## What this task involves
Nothing in the listing should be altered when it is copied, and no picture goes into the copy.

## Exercise inputs
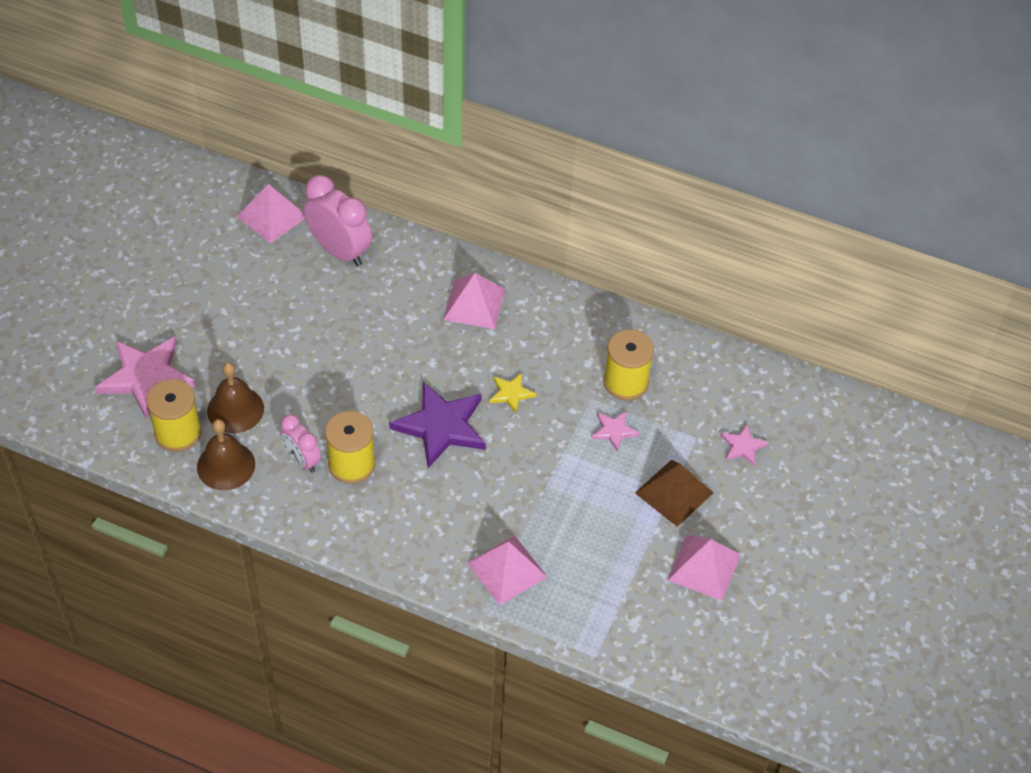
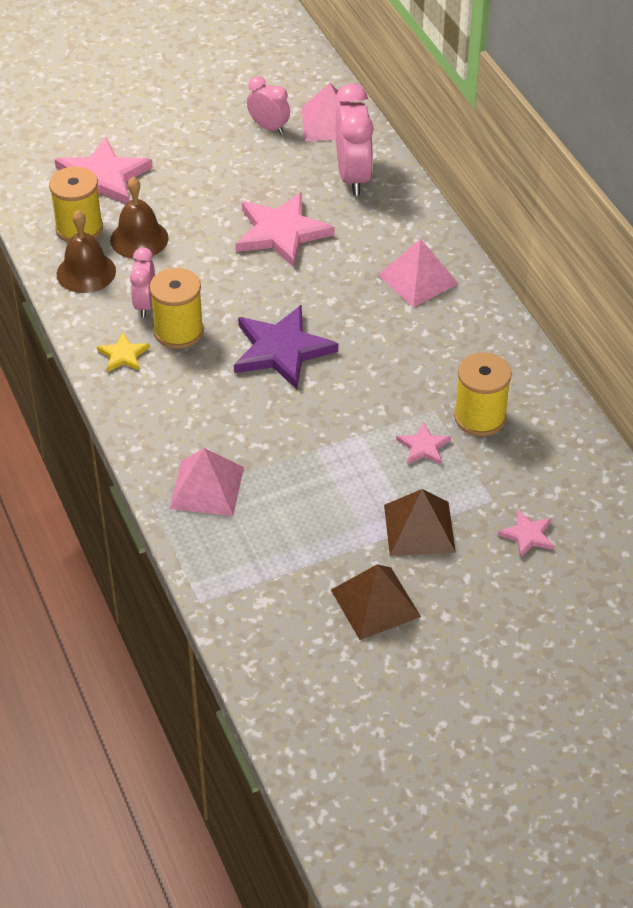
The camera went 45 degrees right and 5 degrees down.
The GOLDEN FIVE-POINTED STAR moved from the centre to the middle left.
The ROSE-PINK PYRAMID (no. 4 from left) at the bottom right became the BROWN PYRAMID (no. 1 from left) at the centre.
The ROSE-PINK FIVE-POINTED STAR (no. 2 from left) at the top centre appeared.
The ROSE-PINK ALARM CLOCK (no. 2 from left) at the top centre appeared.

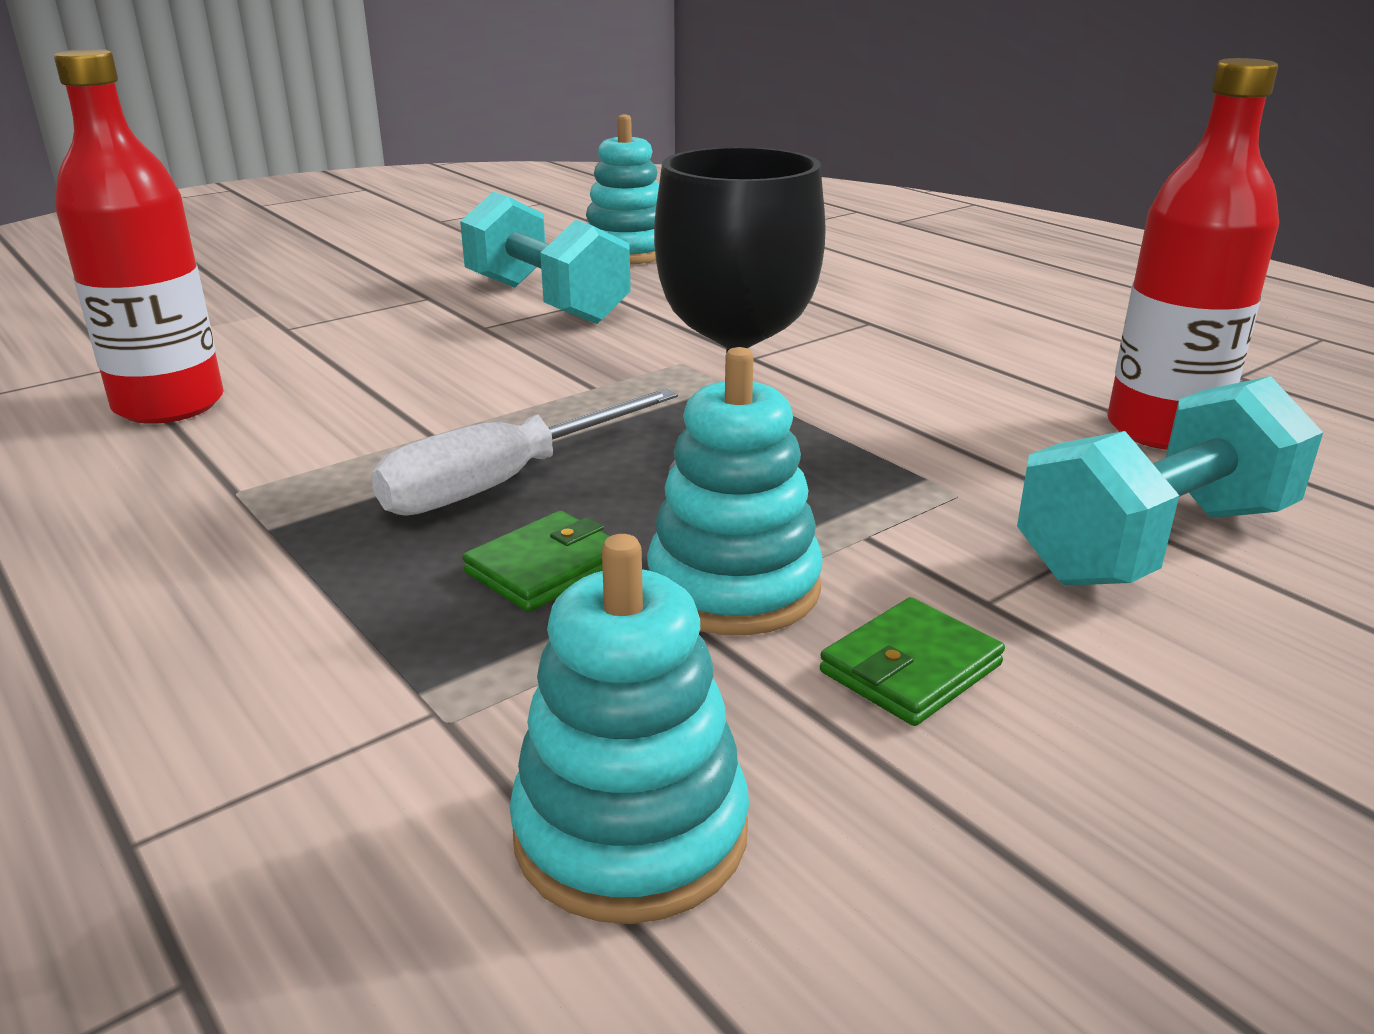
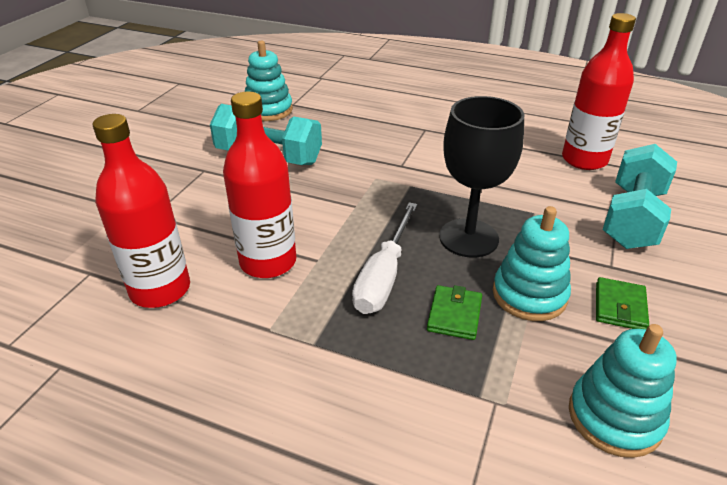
The camera went 30 degrees left and 10 degrees up.
The SCARLET FLASK (no. 2 from left) at the centre appeared.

## Expected answer
The camera went 45 degrees right and 5 degrees down.
The GOLDEN FIVE-POINTED STAR moved from the centre to the middle left.
The ROSE-PINK PYRAMID (no. 4 from left) at the bottom right became the BROWN PYRAMID (no. 1 from left) at the centre.
The ROSE-PINK FIVE-POINTED STAR (no. 2 from left) at the top centre appeared.
The ROSE-PINK ALARM CLOCK (no. 2 from left) at the top centre appeared.

The camera went 30 degrees left and 10 degrees up.
The SCARLET FLASK (no. 2 from left) at the centre appeared.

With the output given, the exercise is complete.